Exercise description>
Go through the data line by line. Copy each one holding the string "from".

··· Dataset extract ···

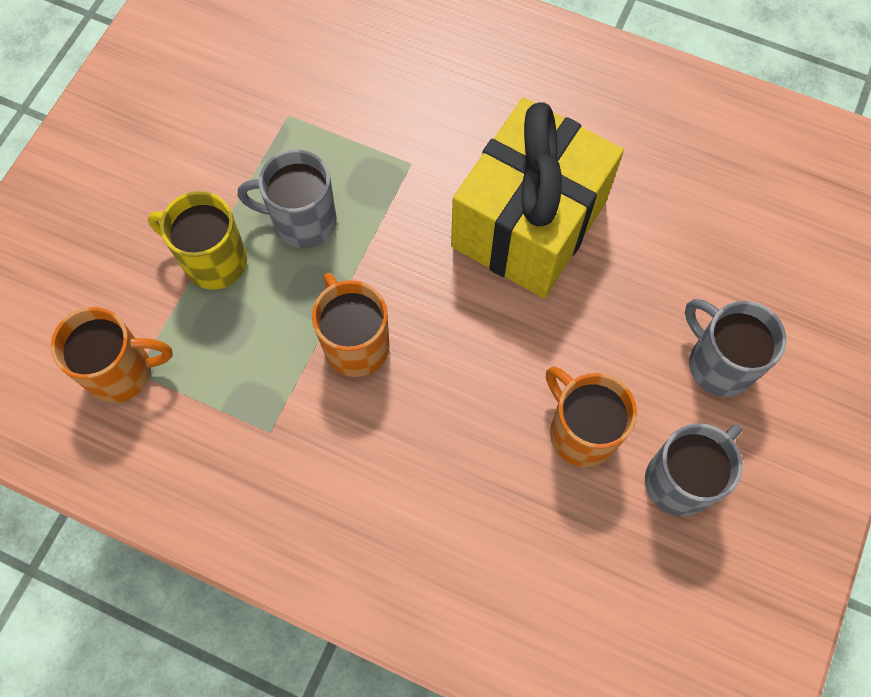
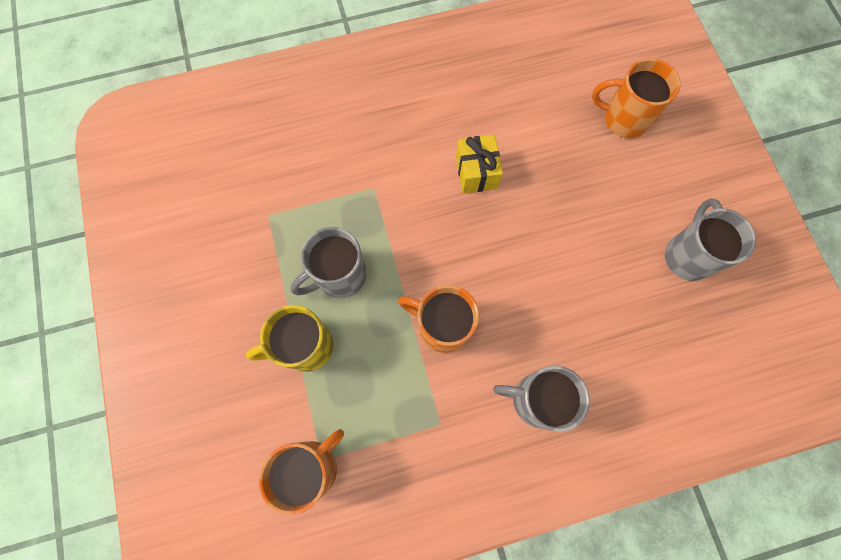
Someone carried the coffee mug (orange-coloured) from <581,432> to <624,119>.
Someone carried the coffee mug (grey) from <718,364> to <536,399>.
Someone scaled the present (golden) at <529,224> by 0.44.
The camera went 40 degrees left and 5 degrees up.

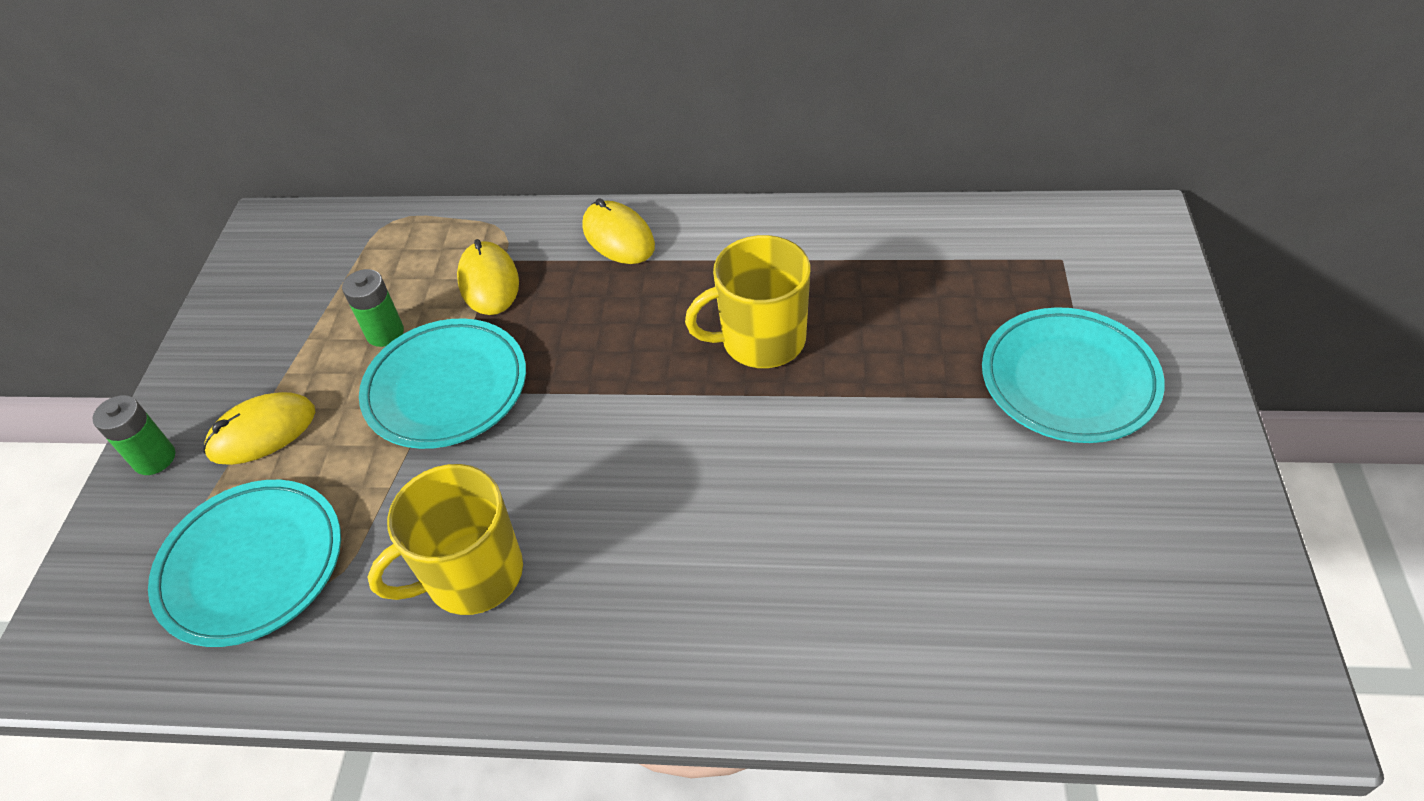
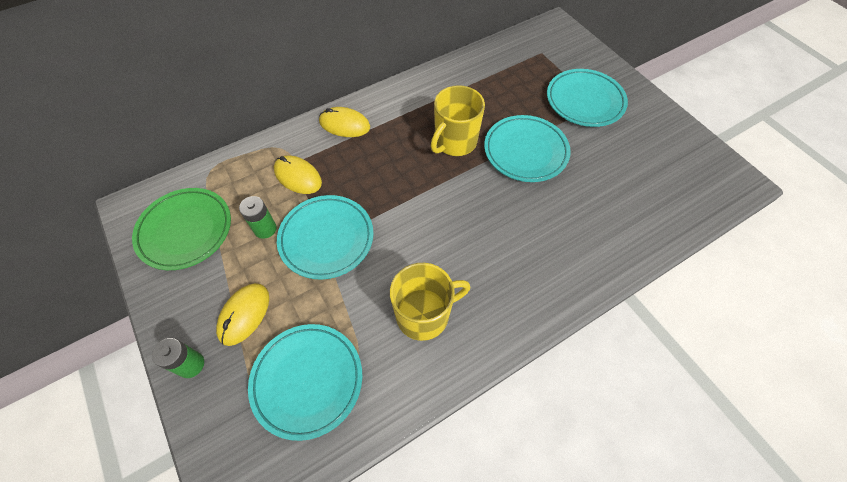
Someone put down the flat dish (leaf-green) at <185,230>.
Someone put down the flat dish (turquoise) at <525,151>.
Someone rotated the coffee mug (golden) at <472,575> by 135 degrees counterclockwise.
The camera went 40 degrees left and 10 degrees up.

···

Exercise output>
Someone carried the coffee mug (orange-coloured) from <581,432> to <624,119>.
Someone carried the coffee mug (grey) from <718,364> to <536,399>.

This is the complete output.